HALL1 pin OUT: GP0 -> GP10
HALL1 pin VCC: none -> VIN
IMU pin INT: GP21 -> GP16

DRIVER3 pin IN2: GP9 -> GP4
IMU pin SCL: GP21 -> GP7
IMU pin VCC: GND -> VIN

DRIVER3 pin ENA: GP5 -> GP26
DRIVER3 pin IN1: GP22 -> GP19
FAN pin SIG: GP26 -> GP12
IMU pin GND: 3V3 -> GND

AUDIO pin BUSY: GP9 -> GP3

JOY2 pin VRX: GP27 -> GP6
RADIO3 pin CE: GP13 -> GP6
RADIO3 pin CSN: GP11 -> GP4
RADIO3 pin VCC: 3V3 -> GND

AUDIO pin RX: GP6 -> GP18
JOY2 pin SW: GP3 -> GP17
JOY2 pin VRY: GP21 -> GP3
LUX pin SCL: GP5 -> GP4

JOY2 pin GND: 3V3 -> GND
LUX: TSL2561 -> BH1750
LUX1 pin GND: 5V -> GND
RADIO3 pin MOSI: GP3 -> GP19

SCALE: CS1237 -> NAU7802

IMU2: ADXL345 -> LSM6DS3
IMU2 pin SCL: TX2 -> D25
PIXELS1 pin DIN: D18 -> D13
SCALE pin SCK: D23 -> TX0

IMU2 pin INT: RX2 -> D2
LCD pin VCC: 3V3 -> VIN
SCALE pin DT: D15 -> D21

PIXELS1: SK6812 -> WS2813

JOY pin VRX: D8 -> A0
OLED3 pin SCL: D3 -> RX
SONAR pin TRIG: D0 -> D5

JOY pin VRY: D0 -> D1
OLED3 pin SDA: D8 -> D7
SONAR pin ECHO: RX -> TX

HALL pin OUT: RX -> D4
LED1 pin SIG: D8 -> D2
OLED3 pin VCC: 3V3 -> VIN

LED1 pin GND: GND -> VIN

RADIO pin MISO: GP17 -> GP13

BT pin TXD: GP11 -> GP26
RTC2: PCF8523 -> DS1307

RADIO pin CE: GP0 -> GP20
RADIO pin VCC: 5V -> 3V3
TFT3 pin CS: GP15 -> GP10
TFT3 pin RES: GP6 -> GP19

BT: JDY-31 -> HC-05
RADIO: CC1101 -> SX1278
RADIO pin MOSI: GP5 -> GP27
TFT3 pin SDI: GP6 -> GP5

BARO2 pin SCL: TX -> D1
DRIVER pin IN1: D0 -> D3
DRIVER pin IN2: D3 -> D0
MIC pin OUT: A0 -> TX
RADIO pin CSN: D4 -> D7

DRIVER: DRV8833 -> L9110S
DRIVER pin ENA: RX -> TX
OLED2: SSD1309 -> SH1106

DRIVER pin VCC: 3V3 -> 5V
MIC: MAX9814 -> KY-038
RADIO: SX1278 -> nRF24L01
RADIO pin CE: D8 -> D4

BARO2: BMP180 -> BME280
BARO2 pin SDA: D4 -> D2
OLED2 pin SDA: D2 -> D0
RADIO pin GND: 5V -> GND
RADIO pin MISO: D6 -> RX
____
WORK REQUIRED: Return, exactly as they stand, the lines from the start of the records above through the line with "LUX pin SCL: GP5 -> GP4", both ends included, and no other lines.

ANSWER TO THE EXERCISE:
HALL1 pin OUT: GP0 -> GP10
HALL1 pin VCC: none -> VIN
IMU pin INT: GP21 -> GP16

DRIVER3 pin IN2: GP9 -> GP4
IMU pin SCL: GP21 -> GP7
IMU pin VCC: GND -> VIN

DRIVER3 pin ENA: GP5 -> GP26
DRIVER3 pin IN1: GP22 -> GP19
FAN pin SIG: GP26 -> GP12
IMU pin GND: 3V3 -> GND

AUDIO pin BUSY: GP9 -> GP3

JOY2 pin VRX: GP27 -> GP6
RADIO3 pin CE: GP13 -> GP6
RADIO3 pin CSN: GP11 -> GP4
RADIO3 pin VCC: 3V3 -> GND

AUDIO pin RX: GP6 -> GP18
JOY2 pin SW: GP3 -> GP17
JOY2 pin VRY: GP21 -> GP3
LUX pin SCL: GP5 -> GP4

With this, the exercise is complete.